(Layout difference data)
+--

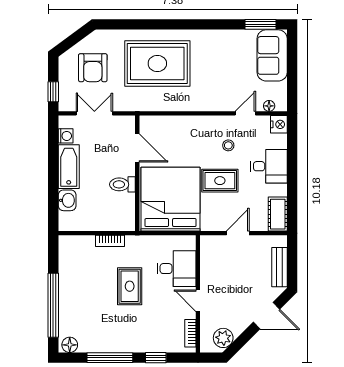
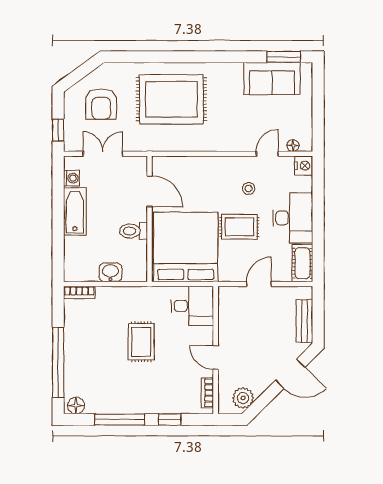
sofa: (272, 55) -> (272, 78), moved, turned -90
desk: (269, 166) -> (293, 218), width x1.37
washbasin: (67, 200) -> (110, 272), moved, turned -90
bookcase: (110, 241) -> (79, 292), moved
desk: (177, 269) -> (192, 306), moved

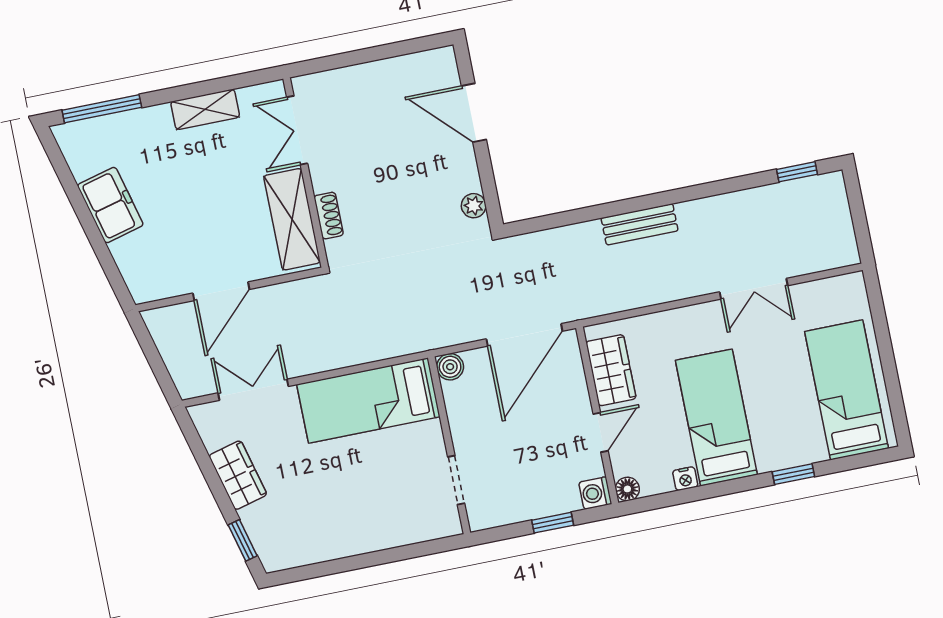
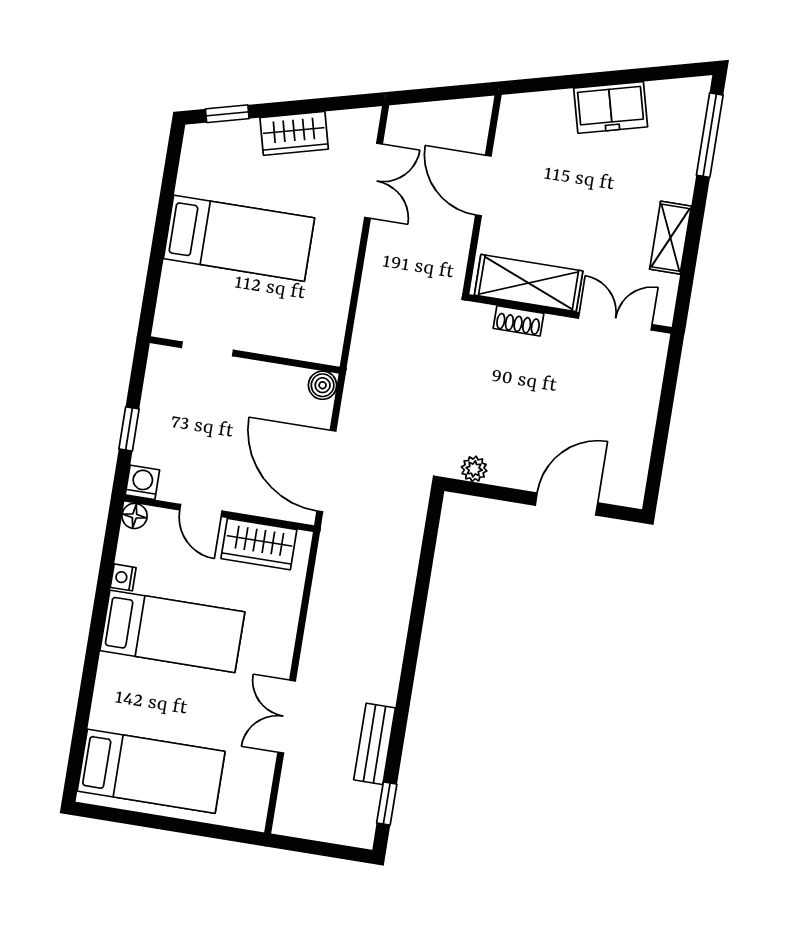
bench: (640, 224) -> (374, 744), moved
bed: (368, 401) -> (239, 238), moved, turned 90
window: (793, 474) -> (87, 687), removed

+--

■ **Task details**
Exactly the lines from the one containing "bed: (368, 401)" through the end of the records above are to be printed, and no others.

■ **Answer for the task**
bed: (368, 401) -> (239, 238), moved, turned 90
window: (793, 474) -> (87, 687), removed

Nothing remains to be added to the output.